*CHALLENGE*
Starting with the line that contains "From the viewer's perspective, transparent" and going on through the line that contains "No, yellow leafy" in the listing below, give those lines as a Markdown table with the columns Row and Line. Number each line in Row, and leave out blank lines.

*EXTRACTED ENTRIES*
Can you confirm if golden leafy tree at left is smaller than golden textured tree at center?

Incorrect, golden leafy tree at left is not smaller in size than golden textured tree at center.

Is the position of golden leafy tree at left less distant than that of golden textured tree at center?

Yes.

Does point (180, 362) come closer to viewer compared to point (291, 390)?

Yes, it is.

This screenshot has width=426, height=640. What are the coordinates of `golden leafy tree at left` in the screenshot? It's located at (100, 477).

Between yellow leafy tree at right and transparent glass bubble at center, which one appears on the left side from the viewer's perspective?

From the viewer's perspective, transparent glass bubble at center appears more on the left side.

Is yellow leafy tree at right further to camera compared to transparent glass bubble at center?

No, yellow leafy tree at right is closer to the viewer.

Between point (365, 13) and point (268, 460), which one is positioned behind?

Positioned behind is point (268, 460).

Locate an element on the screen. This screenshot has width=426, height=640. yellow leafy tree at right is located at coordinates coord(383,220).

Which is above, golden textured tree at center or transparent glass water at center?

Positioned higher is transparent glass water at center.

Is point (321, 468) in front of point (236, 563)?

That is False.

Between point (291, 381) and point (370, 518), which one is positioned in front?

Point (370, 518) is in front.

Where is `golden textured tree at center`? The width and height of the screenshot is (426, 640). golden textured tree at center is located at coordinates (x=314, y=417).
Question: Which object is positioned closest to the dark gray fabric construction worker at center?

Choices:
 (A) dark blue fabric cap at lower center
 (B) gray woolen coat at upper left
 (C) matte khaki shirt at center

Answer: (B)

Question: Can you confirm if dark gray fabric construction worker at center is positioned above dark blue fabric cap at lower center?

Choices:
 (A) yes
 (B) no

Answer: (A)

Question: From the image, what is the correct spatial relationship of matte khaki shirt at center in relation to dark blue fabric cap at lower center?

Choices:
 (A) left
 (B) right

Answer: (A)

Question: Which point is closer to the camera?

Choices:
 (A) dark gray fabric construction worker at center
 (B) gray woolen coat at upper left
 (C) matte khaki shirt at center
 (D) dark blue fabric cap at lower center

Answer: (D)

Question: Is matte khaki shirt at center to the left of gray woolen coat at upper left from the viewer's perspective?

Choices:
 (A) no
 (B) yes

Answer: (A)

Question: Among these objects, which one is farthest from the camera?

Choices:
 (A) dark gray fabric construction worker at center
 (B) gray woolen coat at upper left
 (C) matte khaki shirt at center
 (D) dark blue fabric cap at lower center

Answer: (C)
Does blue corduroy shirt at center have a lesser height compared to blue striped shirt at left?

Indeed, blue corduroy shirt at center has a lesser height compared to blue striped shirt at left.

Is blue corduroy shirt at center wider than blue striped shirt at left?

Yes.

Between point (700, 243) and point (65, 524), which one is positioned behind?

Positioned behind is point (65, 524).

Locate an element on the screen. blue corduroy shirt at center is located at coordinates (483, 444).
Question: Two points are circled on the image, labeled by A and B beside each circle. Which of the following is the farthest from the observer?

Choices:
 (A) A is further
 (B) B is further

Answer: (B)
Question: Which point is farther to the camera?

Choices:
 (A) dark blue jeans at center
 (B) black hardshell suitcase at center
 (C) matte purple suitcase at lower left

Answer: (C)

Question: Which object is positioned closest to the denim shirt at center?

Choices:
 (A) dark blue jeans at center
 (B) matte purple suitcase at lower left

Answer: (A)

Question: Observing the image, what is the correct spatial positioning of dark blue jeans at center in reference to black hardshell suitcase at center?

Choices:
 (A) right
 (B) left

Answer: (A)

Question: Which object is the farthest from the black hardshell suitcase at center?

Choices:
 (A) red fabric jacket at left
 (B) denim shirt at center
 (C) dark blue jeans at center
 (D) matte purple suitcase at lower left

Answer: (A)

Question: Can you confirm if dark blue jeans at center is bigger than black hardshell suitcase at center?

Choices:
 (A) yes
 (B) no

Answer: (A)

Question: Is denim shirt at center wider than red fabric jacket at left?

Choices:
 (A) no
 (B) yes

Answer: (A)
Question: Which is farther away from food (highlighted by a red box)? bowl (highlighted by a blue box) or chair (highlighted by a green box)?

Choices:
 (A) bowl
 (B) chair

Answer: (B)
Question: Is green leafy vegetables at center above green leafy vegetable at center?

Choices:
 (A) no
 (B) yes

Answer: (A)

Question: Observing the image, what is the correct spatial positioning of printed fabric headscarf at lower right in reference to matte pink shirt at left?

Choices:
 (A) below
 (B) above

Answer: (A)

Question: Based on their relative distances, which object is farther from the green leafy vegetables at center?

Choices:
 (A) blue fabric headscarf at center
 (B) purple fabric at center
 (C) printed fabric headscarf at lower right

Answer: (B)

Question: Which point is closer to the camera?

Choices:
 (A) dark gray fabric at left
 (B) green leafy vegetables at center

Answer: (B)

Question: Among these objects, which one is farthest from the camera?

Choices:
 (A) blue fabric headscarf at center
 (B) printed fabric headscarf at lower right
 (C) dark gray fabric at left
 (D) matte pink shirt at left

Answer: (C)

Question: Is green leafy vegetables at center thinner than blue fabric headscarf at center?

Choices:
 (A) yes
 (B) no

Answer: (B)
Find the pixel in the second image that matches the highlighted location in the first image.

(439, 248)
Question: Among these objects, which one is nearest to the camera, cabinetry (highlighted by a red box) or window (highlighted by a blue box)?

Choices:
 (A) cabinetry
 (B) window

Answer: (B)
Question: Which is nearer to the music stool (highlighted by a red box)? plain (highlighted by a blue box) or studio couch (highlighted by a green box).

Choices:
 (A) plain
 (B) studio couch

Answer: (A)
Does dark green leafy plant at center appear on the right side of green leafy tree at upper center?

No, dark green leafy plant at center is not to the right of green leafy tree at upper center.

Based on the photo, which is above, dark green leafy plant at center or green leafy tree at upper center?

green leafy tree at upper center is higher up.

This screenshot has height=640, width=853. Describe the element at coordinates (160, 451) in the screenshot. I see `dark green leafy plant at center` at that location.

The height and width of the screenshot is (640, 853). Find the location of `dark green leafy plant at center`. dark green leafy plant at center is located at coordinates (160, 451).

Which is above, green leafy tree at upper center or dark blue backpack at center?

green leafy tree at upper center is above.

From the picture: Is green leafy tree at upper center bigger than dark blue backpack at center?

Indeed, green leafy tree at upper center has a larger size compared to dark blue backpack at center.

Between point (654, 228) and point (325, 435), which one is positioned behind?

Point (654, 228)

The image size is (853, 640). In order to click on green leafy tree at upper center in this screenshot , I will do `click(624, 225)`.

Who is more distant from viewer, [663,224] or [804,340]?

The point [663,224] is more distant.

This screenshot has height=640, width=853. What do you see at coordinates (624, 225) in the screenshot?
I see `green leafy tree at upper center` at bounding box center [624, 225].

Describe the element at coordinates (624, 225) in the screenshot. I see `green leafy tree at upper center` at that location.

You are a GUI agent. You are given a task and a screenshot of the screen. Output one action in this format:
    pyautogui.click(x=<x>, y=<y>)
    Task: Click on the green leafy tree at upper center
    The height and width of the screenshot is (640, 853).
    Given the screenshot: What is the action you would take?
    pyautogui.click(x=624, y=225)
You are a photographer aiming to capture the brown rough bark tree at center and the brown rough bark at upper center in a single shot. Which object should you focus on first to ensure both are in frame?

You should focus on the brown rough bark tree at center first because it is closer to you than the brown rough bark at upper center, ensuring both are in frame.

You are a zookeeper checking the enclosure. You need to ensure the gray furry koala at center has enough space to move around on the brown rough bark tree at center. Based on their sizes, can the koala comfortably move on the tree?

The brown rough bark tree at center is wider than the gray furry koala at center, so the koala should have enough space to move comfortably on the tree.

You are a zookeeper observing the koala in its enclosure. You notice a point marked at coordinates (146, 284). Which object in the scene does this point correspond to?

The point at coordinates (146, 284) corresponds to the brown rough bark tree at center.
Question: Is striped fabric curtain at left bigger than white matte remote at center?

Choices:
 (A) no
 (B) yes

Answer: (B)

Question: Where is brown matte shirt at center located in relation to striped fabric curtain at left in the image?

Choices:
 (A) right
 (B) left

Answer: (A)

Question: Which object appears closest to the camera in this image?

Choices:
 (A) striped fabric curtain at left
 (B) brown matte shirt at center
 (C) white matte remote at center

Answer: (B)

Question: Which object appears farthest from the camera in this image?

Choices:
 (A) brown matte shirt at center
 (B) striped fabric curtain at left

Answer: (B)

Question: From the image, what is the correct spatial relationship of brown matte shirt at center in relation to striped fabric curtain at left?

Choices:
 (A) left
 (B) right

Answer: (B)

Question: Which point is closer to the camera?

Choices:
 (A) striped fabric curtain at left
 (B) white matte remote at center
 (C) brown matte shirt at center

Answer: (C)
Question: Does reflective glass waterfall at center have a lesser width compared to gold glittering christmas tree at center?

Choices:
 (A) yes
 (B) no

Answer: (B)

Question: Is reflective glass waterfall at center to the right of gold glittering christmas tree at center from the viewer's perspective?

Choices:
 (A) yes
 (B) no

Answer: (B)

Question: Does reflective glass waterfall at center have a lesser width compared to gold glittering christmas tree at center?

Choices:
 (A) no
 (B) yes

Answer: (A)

*EXERCISE ANSWER*
| Row | Line |
|---|---|
| 1 | From the viewer's perspective, transparent glass bubble at center appears more on the left side. |
| 2 | Is yellow leafy tree at right further to camera compared to transparent glass bubble at center? |
| 3 | No, yellow leafy tree at right is closer to the viewer. |